START Data for review

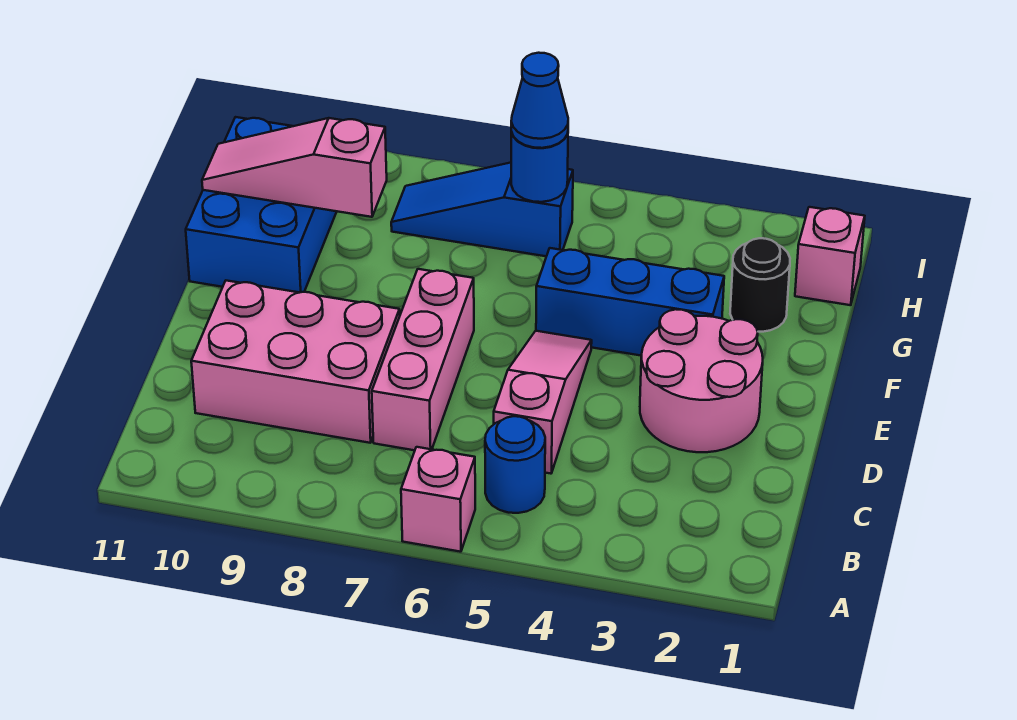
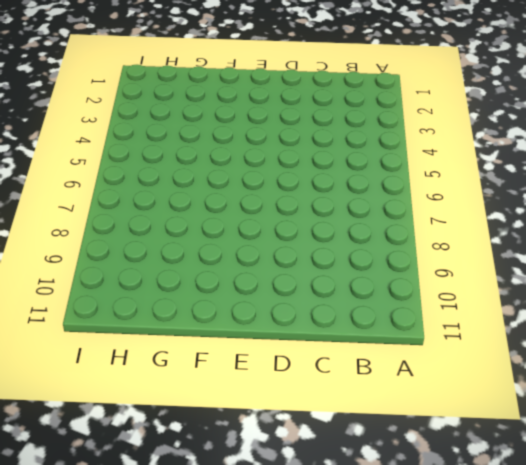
none -> pink brick A6 level 1
none -> blue round brick B5 level 1
none -> pink slope C5:E5 level 1 top C

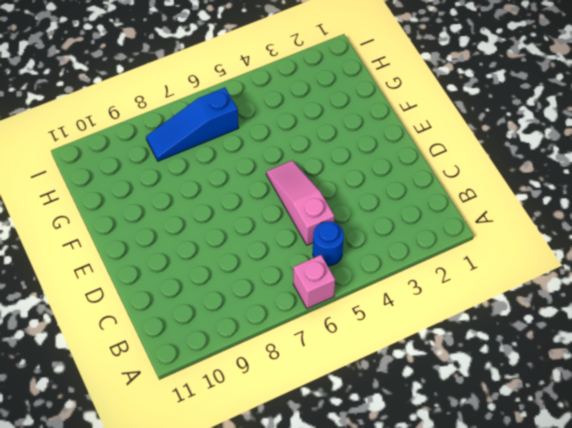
none -> pink brick C7:E7 level 1
none -> pink brick C8:D10 level 1
none -> pink round brick D2:E3 level 1

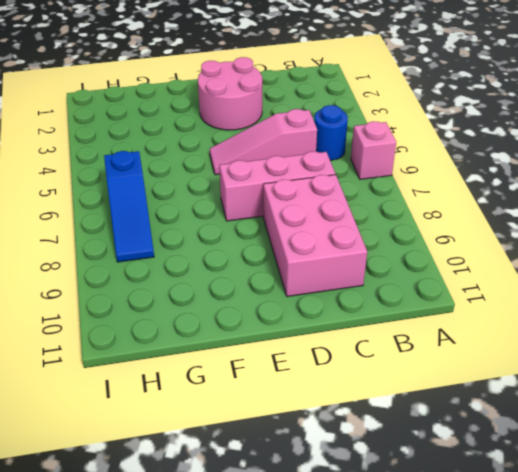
none -> blue brick F3:F5 level 1
none -> blue brick F10:H11 level 1
none -> black round brick G2 level 1

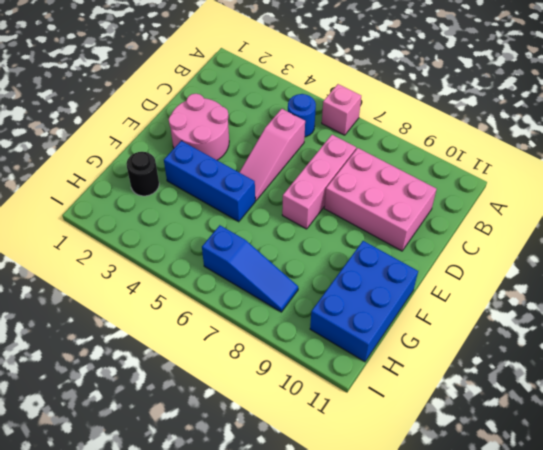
none -> pink brick H1 level 1
none -> pink slope G9:G11 level 2 top 9
none -> blue round brick H6 level 2

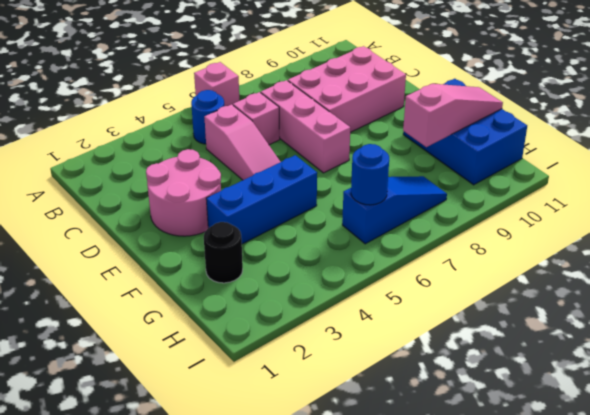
pink brick C6 level 1 -> pink brick H1 level 1
none -> blue cone H6 level 3

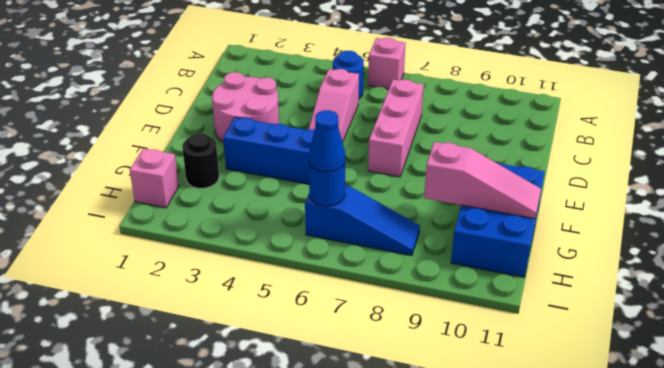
none -> pink brick C8:D10 level 1

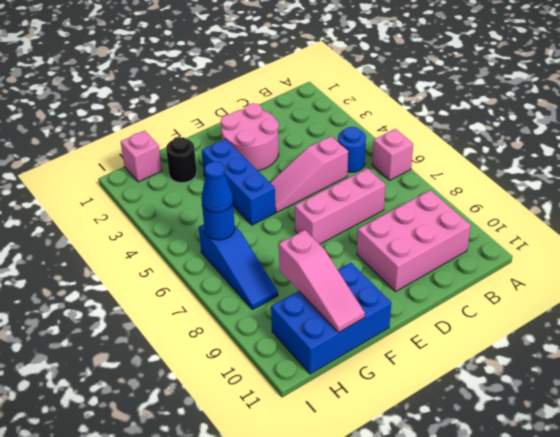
pink brick B9:D10 level 1 -> pink brick C8:D10 level 1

END Data for review

*Work to be completed*: Tally the lines in the data that contain the string "blue". Report only the total.

*Exercise output*: 5